··· GIVEN ENTRIES ···

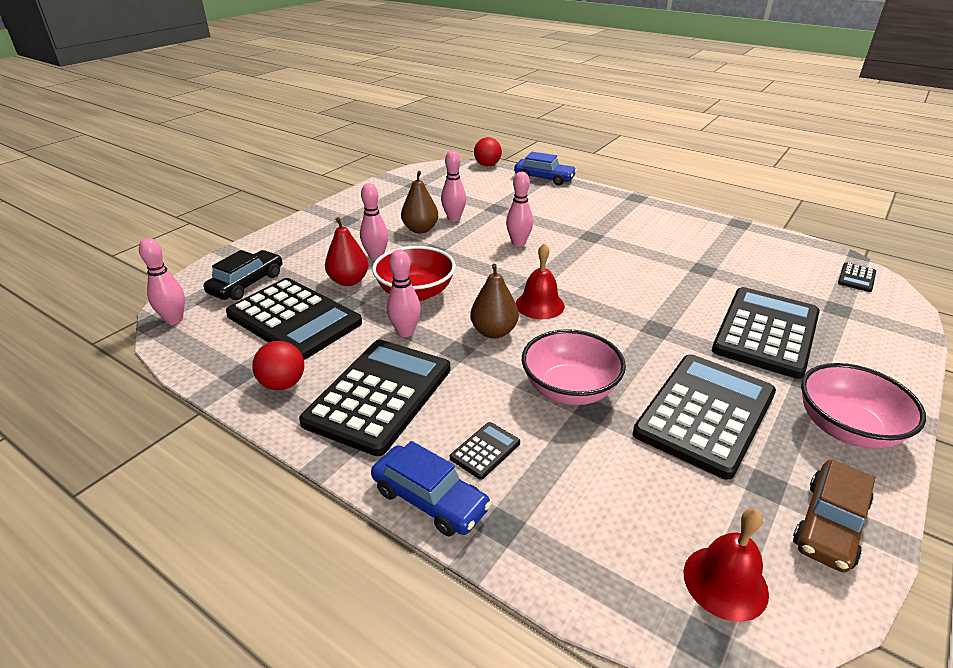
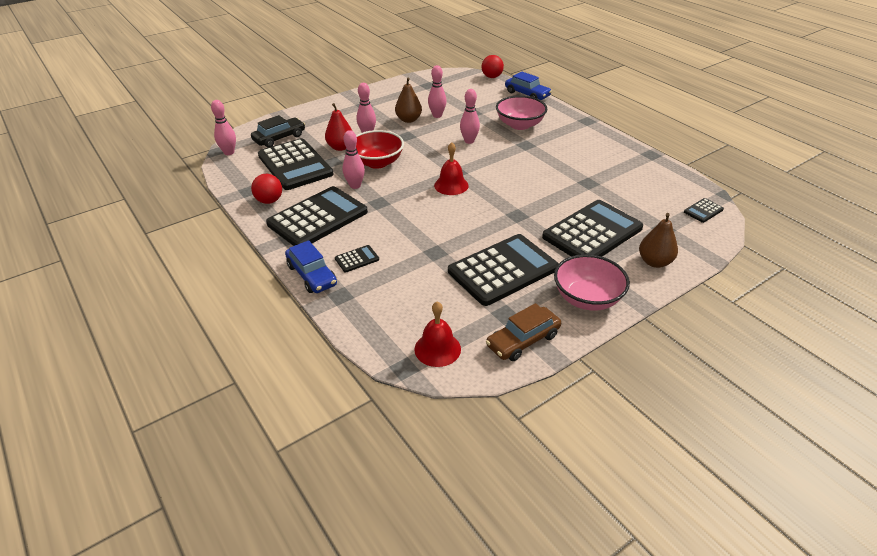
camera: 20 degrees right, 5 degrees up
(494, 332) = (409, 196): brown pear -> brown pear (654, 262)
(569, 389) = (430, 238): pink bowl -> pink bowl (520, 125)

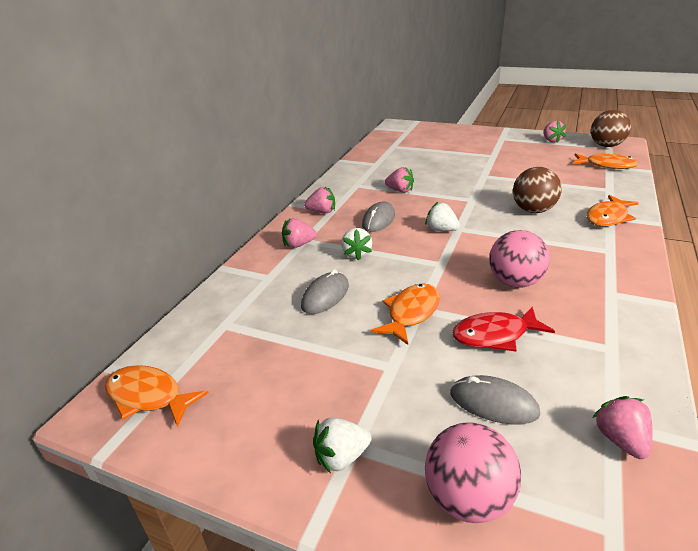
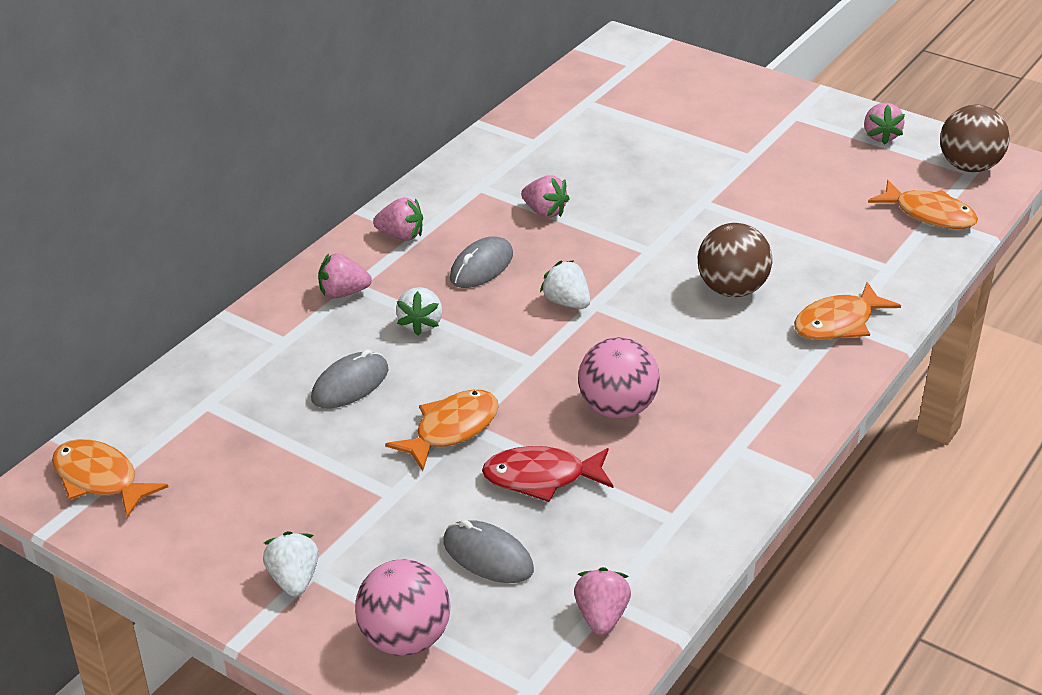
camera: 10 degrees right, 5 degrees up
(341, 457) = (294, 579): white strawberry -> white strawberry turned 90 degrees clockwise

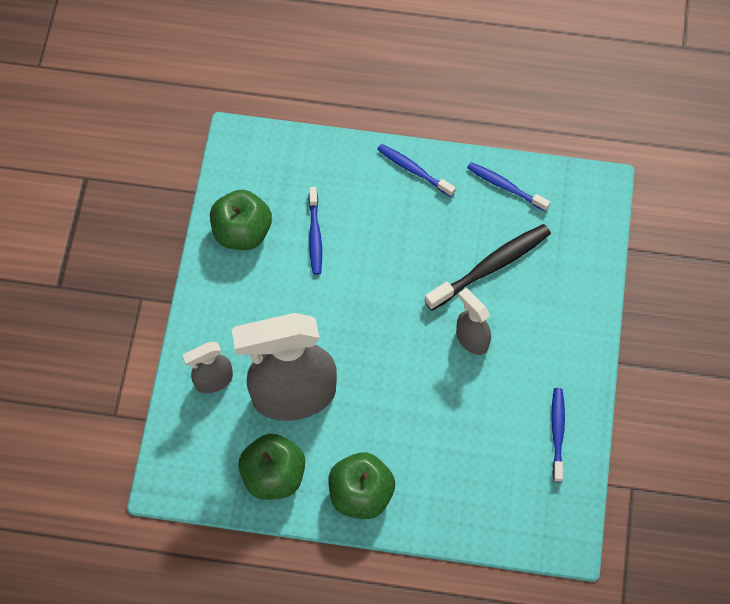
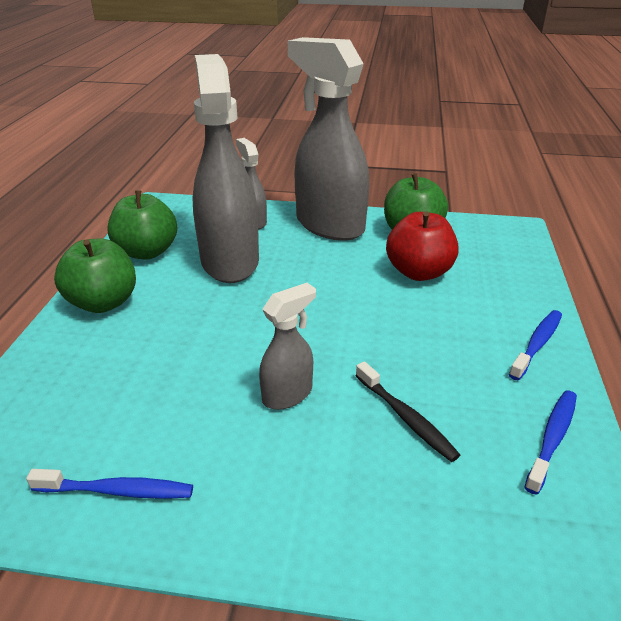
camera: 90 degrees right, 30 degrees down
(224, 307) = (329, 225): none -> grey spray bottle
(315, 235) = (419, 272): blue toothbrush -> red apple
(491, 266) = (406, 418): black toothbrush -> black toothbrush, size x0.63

···
··· GIVEN ENTRIES ···

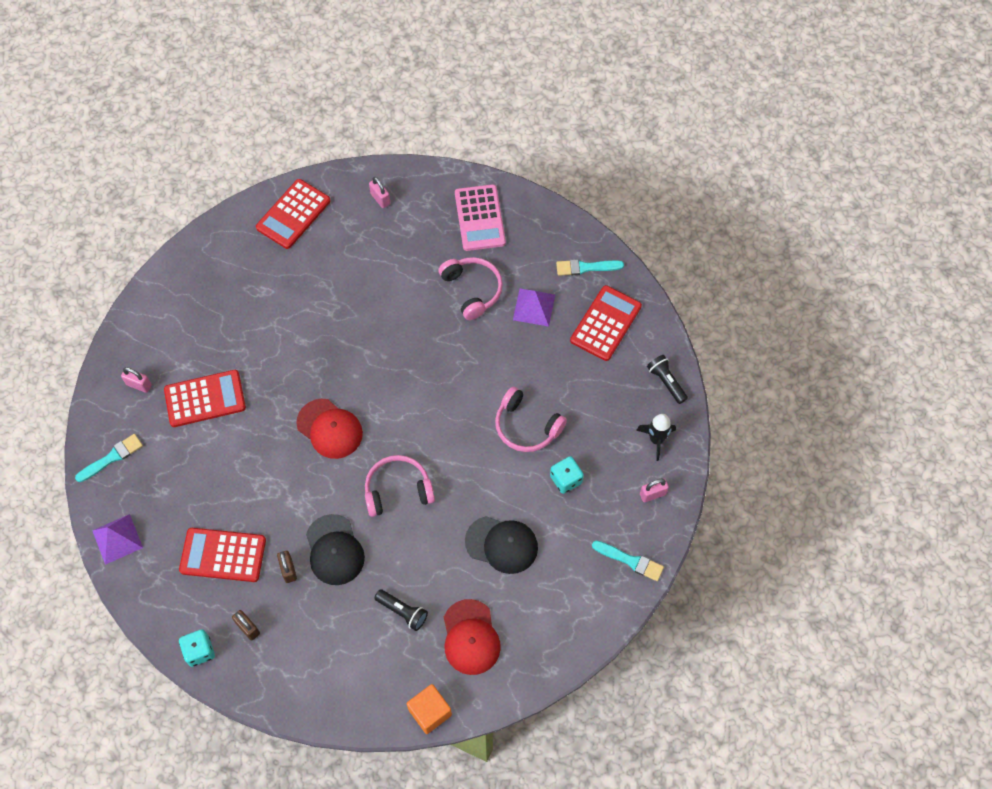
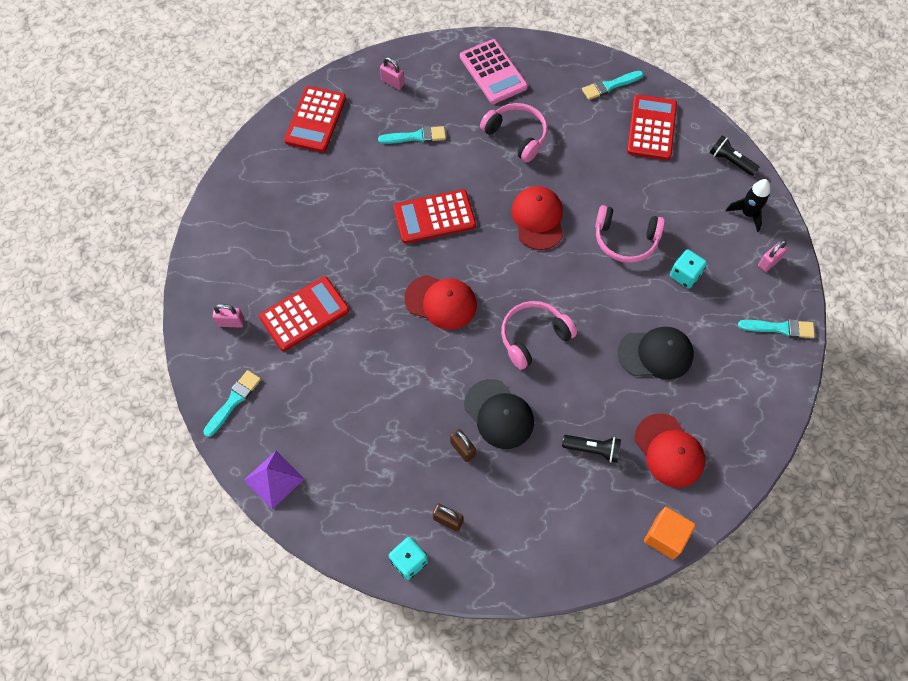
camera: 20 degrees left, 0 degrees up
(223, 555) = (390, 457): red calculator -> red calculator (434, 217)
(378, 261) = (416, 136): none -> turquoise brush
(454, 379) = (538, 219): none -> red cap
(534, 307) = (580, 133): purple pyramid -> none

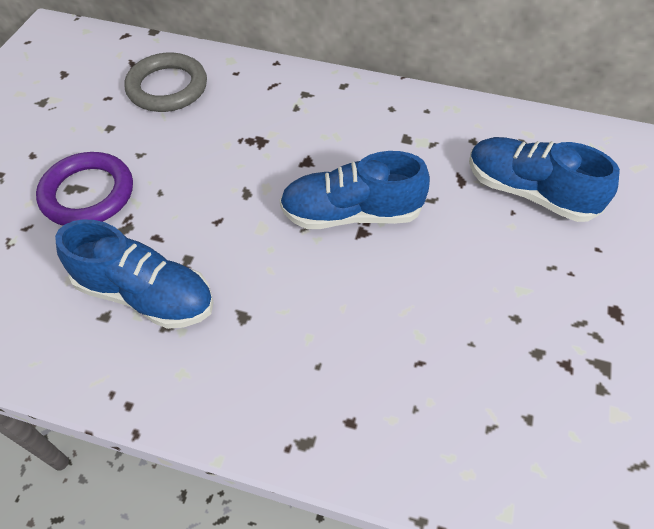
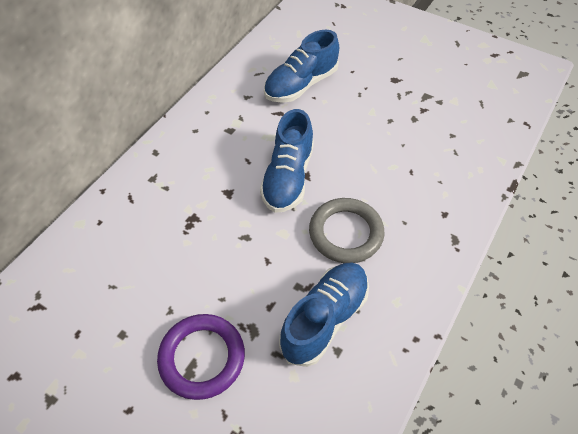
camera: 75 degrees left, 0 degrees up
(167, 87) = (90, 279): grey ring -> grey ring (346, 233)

···
··· GIVEN ENTRIES ···

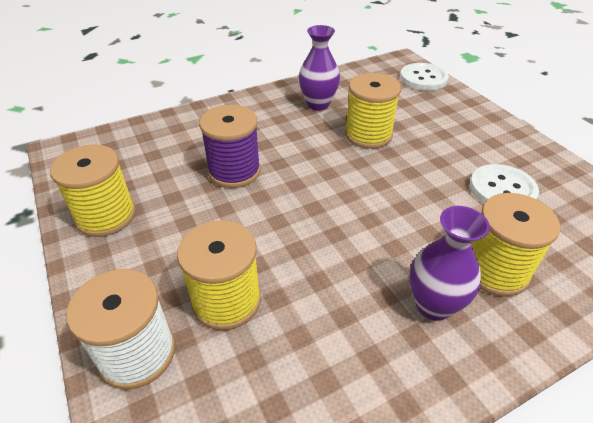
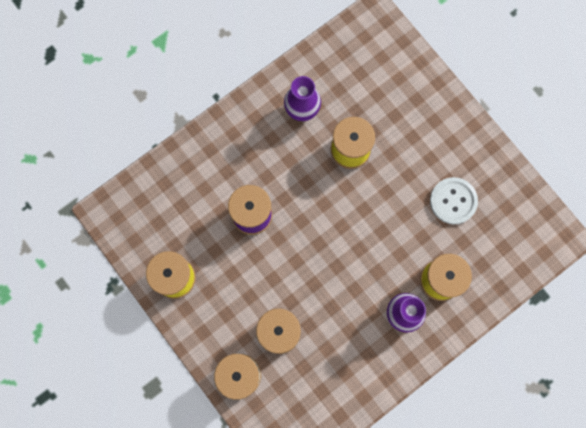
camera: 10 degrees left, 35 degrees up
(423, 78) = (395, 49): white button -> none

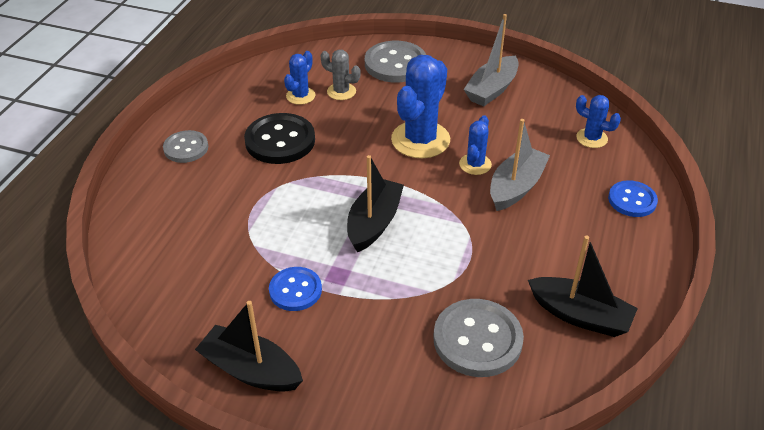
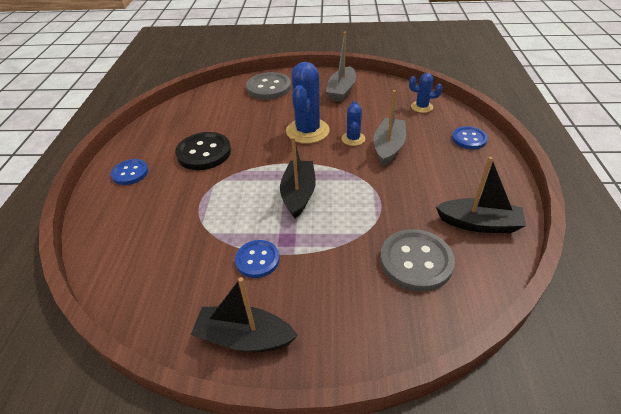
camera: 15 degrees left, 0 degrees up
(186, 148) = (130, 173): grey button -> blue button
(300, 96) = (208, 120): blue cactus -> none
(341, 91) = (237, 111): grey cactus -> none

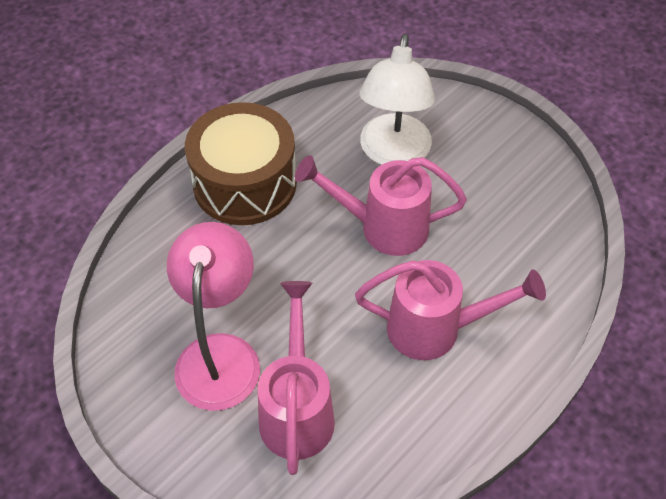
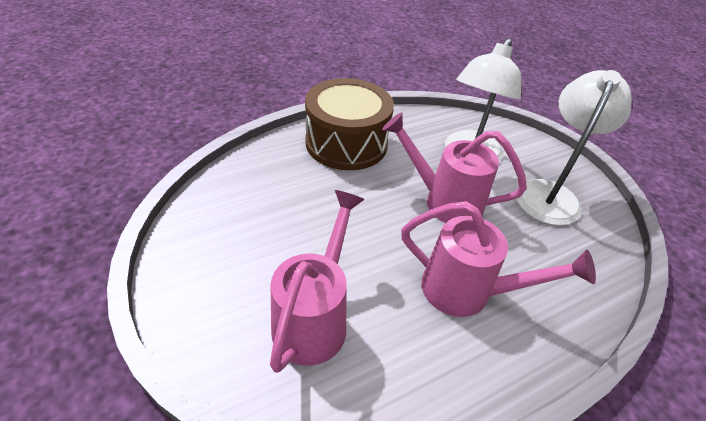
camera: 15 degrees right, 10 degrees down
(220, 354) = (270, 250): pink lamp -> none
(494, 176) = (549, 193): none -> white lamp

···

## WORK INSTRUCTION
Whichever lines of the material hold the word "left", find and copy them.

## RESULT OF THIS TASK
camera: 20 degrees left, 0 degrees up
camera: 75 degrees left, 0 degrees up
camera: 10 degrees left, 35 degrees up
camera: 15 degrees left, 0 degrees up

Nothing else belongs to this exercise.